WORK TO COMPLETE — Only one stretch of the data below should be repeated: the lines from the line containing "none -> black 1x3 brick [471,383,510,504]" through the line containing "black 1x2 brick [245,23,285,111]", inclusive, exactly as they are.

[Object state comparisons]
++++
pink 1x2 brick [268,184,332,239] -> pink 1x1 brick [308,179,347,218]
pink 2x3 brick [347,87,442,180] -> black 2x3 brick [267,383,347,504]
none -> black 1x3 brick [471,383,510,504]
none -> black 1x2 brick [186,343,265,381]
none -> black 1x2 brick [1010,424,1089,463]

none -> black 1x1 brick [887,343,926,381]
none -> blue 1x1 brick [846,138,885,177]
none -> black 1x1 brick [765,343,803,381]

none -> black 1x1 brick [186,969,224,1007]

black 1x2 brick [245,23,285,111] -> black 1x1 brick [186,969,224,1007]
++++
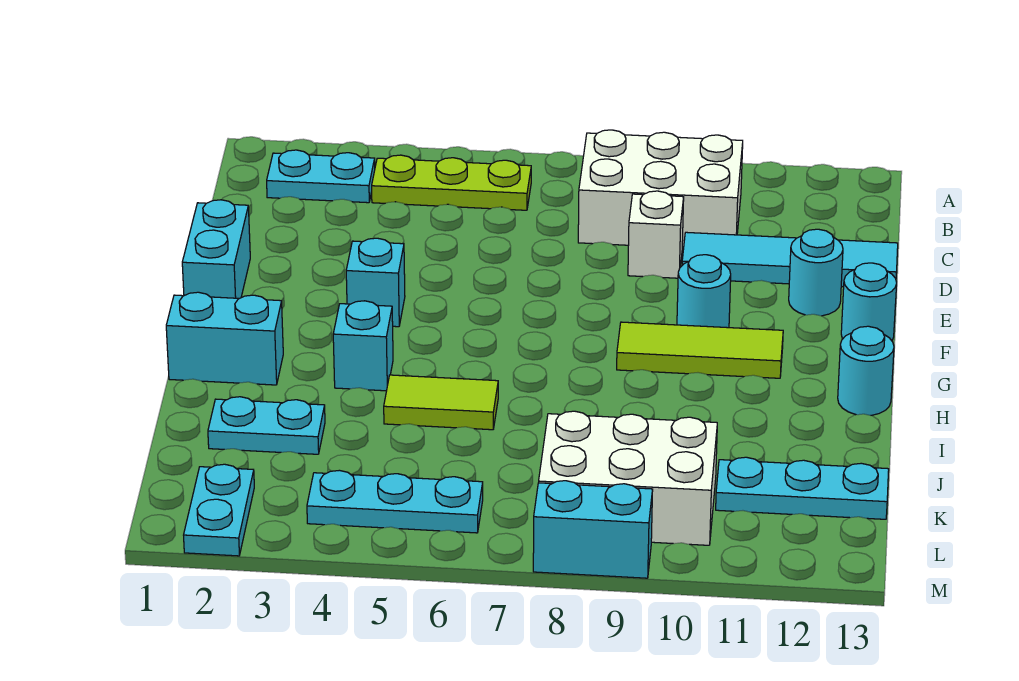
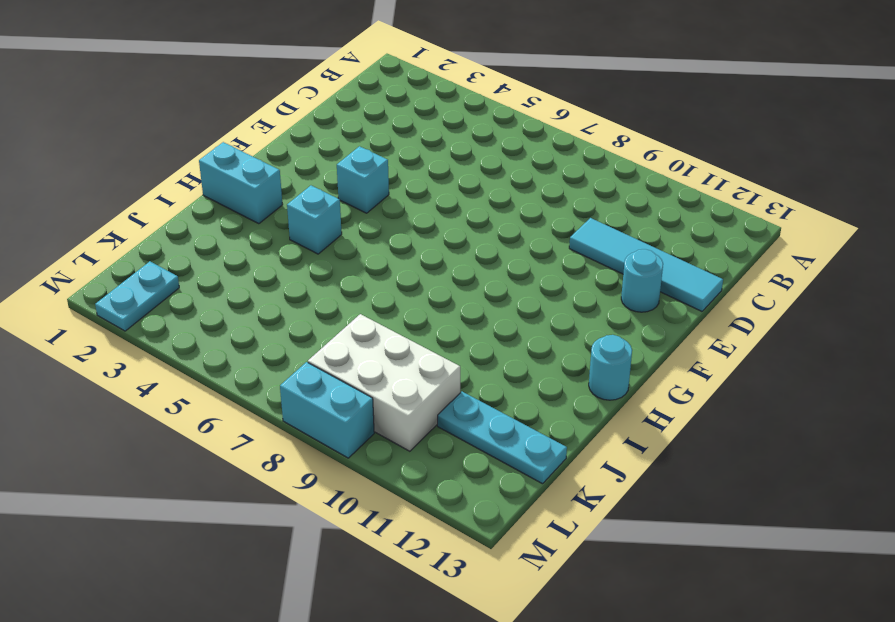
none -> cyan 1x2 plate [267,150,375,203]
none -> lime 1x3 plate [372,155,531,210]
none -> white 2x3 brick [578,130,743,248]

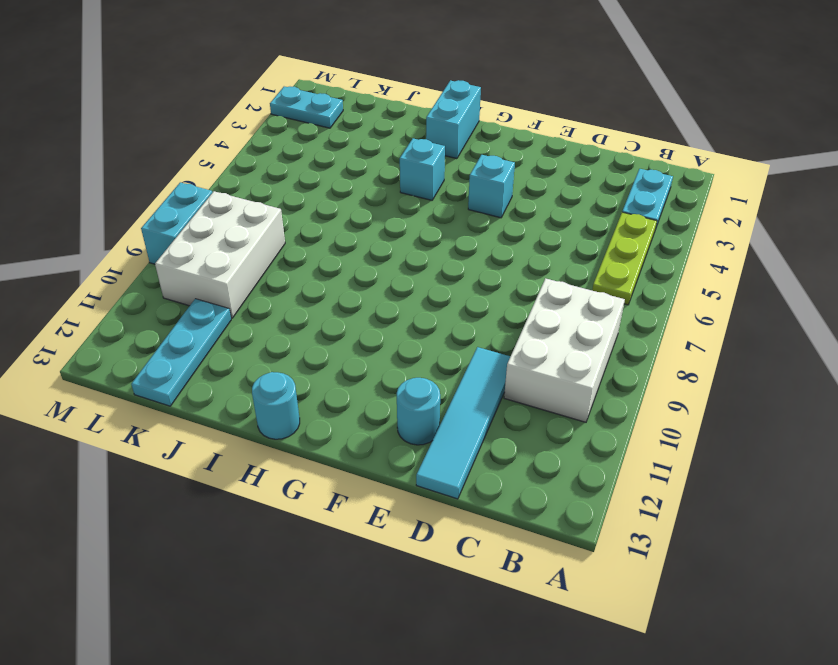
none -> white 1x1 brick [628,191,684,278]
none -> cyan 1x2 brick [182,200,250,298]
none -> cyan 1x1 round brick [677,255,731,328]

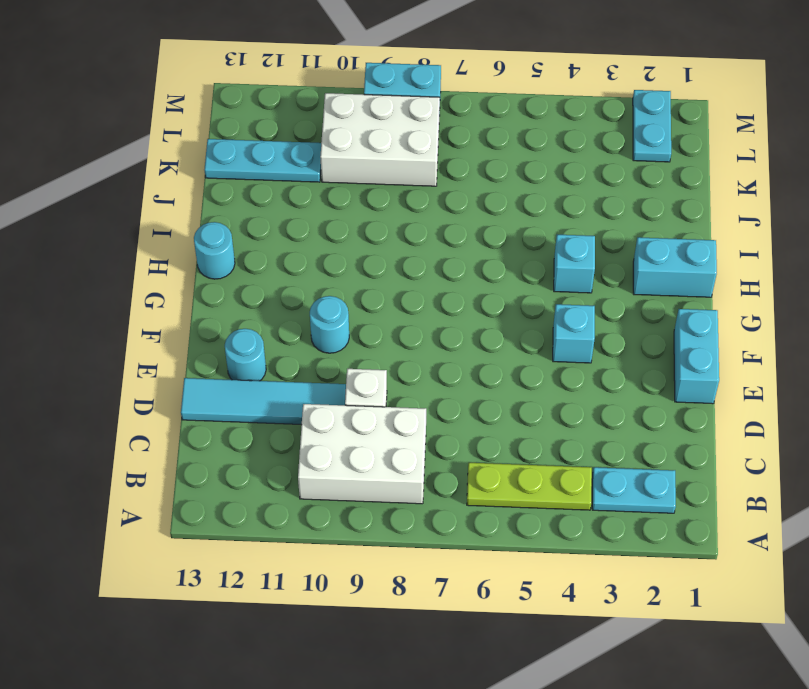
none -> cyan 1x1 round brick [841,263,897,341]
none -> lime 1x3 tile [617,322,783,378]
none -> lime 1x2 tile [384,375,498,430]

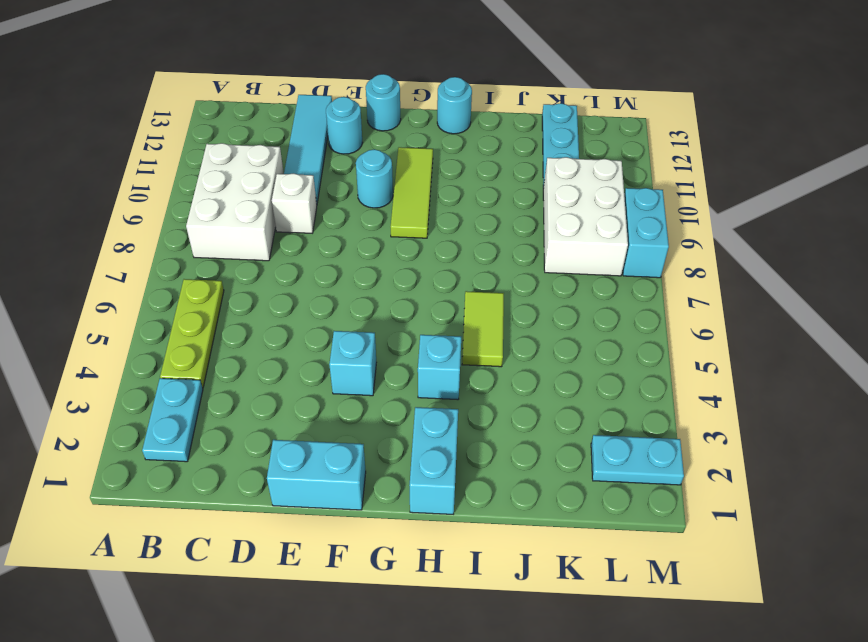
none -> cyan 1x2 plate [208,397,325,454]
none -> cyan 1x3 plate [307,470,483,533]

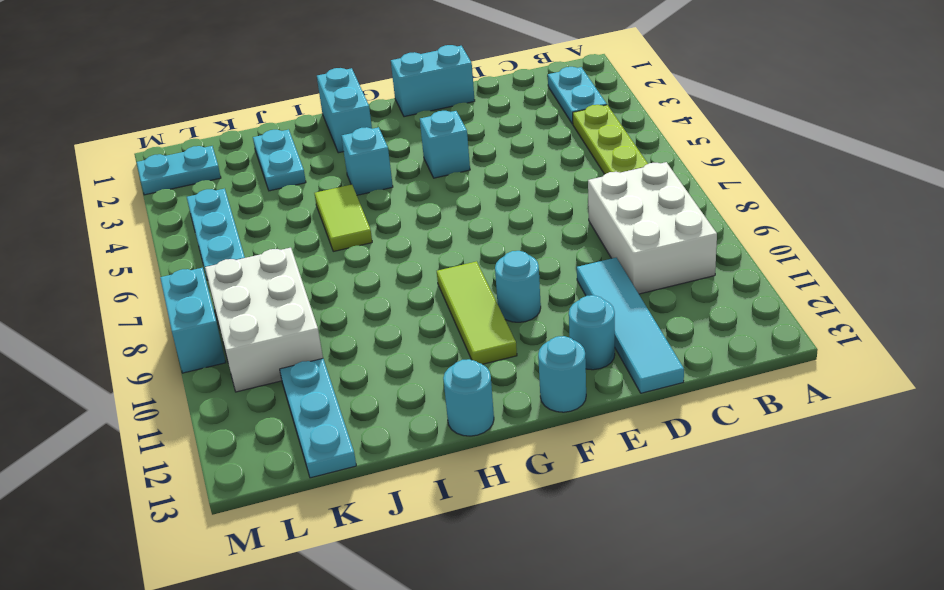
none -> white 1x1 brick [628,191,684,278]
++++
WRITTEN SOLUTION —
none -> black 1x3 brick [471,383,510,504]
none -> black 1x2 brick [186,343,265,381]
none -> black 1x2 brick [1010,424,1089,463]

none -> black 1x1 brick [887,343,926,381]
none -> blue 1x1 brick [846,138,885,177]
none -> black 1x1 brick [765,343,803,381]

none -> black 1x1 brick [186,969,224,1007]

black 1x2 brick [245,23,285,111] -> black 1x1 brick [186,969,224,1007]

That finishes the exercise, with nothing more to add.